(DIRECTIONS FOR THIS TASK) Pick out every line in the records below that contains the word "vertices", and copy each of those lines in full.

(Records from a data source)
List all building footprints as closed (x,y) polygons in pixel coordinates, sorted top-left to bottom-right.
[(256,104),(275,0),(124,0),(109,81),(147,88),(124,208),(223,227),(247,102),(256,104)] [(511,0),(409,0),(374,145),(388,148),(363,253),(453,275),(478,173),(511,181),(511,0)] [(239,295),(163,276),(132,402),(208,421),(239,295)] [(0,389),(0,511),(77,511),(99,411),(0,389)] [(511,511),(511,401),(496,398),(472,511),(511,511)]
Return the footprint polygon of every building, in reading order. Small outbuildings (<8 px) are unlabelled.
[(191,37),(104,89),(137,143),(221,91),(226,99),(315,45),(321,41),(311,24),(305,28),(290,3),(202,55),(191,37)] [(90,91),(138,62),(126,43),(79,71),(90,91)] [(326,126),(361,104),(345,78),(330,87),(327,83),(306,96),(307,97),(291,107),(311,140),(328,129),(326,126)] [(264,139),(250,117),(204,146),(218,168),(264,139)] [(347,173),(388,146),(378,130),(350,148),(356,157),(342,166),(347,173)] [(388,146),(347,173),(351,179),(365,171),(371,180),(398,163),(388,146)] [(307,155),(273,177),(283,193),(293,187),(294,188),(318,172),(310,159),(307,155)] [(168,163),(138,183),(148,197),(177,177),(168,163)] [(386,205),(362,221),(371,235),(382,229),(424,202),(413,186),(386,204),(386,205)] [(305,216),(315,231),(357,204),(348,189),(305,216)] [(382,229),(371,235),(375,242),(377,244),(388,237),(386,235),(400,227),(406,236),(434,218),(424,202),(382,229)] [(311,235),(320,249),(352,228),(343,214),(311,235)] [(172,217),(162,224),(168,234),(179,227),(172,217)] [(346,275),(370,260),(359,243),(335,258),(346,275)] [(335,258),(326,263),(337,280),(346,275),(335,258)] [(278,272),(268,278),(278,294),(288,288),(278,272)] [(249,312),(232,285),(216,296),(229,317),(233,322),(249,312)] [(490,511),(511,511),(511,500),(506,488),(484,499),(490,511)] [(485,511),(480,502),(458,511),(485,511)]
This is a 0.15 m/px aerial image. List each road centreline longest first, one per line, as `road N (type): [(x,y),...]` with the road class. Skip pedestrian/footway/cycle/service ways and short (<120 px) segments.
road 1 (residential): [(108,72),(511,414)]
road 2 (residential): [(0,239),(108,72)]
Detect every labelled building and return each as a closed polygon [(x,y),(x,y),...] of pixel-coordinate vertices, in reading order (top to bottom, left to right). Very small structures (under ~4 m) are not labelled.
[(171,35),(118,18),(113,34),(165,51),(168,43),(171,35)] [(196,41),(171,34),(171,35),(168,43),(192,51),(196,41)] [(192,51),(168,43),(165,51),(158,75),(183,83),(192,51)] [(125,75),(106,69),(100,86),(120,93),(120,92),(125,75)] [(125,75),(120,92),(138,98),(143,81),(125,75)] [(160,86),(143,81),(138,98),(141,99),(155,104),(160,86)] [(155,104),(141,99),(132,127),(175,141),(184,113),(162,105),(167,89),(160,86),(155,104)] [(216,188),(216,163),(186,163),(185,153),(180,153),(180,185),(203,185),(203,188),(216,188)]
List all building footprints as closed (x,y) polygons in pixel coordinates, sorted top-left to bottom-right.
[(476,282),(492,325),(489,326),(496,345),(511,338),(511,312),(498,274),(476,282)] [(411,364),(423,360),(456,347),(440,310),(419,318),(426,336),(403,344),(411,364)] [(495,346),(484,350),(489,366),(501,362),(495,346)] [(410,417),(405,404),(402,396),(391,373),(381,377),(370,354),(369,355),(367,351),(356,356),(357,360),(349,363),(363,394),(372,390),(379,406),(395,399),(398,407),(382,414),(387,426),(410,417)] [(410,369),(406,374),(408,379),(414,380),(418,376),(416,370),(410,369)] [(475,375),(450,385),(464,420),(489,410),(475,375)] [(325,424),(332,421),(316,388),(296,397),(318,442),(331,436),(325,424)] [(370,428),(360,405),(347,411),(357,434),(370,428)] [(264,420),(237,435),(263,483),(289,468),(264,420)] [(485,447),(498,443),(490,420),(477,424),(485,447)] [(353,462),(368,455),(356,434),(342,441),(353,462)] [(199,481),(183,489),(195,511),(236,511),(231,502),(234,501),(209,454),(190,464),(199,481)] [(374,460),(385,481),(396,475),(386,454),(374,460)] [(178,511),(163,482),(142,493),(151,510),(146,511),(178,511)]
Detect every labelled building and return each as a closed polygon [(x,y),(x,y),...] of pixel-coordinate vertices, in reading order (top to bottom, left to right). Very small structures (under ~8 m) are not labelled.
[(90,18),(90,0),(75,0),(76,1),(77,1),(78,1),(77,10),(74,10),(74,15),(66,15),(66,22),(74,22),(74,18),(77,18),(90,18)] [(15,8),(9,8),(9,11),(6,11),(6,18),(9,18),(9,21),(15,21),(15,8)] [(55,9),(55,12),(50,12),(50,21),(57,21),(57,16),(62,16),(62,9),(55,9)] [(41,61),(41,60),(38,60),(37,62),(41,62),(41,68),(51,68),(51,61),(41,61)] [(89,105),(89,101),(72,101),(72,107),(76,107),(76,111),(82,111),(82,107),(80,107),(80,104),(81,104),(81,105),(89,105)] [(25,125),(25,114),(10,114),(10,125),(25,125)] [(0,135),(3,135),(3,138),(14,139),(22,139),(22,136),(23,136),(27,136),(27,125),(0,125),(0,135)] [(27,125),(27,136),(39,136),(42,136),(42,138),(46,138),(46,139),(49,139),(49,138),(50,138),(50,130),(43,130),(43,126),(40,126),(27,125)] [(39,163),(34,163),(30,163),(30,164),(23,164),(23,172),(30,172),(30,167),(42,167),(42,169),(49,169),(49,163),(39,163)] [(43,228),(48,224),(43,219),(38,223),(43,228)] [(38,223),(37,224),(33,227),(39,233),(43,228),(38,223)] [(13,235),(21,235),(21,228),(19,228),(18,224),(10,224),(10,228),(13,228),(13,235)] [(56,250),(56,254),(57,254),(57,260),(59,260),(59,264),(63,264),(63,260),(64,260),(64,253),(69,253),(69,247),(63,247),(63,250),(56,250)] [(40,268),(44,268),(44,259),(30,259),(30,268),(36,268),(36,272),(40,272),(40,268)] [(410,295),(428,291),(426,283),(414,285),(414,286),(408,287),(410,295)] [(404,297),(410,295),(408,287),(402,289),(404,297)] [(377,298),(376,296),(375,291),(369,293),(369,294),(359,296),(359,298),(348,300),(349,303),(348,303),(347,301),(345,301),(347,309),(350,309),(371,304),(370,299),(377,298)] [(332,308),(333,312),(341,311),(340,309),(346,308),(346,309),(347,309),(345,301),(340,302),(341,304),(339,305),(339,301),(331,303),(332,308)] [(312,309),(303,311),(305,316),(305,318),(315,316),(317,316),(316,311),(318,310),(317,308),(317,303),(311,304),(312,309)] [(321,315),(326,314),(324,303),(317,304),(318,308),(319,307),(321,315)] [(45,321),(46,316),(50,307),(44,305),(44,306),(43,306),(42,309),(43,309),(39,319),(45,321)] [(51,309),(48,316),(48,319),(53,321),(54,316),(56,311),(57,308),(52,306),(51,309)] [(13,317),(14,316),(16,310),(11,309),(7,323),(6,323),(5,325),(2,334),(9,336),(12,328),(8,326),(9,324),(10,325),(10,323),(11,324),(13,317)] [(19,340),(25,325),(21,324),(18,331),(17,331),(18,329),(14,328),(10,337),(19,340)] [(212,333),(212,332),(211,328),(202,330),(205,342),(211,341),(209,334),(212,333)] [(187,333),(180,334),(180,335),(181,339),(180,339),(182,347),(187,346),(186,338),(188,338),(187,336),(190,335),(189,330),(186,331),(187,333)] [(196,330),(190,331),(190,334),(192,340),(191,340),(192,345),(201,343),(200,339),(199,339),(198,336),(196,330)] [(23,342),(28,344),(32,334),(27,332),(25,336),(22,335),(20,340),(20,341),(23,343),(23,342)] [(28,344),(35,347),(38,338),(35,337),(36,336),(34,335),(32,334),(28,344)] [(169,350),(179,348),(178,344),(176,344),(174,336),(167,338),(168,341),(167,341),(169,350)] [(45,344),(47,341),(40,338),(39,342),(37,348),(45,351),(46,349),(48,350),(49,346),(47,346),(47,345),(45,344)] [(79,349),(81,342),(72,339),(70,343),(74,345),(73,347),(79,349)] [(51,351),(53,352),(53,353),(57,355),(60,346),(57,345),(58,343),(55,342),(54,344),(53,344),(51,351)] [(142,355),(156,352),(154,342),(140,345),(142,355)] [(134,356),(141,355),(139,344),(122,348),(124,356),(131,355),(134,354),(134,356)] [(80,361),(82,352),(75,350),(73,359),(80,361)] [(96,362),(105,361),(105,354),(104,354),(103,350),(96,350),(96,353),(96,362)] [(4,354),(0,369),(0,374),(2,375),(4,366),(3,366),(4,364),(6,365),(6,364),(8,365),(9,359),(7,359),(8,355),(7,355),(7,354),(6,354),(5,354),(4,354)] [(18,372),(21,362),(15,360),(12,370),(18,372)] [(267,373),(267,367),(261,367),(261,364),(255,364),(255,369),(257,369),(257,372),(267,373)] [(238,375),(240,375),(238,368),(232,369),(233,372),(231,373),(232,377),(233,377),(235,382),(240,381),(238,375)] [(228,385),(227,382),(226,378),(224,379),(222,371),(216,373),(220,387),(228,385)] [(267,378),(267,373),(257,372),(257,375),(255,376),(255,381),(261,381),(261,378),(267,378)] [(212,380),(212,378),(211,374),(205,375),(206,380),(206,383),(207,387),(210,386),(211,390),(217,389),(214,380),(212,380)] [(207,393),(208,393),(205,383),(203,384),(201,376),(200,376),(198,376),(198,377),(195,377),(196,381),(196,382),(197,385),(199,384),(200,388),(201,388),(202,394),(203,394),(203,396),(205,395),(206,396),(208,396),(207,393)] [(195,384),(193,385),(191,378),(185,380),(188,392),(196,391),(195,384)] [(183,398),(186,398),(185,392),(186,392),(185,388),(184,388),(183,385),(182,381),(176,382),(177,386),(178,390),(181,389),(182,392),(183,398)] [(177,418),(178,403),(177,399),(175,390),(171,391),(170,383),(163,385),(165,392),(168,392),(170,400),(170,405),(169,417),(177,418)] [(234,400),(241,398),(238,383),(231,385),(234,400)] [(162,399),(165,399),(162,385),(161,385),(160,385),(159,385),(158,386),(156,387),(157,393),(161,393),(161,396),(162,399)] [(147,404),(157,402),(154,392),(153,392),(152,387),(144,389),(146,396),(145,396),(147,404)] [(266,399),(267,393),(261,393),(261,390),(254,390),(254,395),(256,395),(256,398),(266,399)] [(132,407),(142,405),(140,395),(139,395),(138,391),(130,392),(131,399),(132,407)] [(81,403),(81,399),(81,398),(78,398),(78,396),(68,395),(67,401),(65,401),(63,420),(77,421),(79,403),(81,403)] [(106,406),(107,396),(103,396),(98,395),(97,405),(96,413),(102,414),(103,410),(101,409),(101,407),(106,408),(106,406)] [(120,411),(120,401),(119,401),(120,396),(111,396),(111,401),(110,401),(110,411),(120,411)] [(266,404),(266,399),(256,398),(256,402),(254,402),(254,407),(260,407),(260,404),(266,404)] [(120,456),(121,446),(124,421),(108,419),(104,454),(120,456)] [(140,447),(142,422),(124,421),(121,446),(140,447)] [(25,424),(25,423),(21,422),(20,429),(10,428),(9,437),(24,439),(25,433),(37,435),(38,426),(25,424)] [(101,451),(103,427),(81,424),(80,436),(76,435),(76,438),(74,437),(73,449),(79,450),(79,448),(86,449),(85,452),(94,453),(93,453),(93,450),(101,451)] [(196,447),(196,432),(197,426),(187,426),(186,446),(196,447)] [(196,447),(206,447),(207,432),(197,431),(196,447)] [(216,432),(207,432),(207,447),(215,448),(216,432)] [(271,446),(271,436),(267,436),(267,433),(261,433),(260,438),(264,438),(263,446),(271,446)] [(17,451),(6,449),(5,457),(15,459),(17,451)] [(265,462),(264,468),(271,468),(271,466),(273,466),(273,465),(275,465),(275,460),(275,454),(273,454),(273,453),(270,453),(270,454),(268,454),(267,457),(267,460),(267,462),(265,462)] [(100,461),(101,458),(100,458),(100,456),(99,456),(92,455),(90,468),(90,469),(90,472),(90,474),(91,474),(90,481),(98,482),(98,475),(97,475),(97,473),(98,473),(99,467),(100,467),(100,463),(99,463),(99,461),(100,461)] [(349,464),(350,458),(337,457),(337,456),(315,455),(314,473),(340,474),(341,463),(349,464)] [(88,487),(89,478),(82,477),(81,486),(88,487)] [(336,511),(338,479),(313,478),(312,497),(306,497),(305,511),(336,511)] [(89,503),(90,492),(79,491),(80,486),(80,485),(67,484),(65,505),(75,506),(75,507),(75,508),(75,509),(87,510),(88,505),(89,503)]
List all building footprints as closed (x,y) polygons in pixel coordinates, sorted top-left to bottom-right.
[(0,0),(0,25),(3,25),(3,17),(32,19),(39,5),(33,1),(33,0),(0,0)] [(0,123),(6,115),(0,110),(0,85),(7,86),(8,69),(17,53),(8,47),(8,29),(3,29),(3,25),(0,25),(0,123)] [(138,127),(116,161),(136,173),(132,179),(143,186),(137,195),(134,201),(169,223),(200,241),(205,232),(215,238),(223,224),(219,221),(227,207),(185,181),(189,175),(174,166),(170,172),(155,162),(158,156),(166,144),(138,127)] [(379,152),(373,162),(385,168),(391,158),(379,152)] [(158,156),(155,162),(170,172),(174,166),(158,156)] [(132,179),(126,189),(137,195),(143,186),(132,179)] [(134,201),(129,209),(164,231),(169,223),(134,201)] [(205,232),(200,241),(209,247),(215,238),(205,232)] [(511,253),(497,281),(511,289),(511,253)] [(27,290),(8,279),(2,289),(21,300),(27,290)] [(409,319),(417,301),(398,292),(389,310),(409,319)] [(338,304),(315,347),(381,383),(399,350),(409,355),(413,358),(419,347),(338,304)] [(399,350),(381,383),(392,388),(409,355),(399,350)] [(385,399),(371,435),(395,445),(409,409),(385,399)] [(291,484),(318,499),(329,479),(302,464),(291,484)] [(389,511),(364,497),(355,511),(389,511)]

(REPLY TO THE EXERCISE)
Detect every labelled building and return each as a closed polygon [(x,y),(x,y),...] of pixel-coordinate vertices, in reading order (top to bottom, left to right). Very small structures (under ~4 m) are not labelled.
Detect every labelled building and return each as a closed polygon [(x,y),(x,y),...] of pixel-coordinate vertices, in reading order (top to bottom, left to right). Very small structures (under ~8 m) are not labelled.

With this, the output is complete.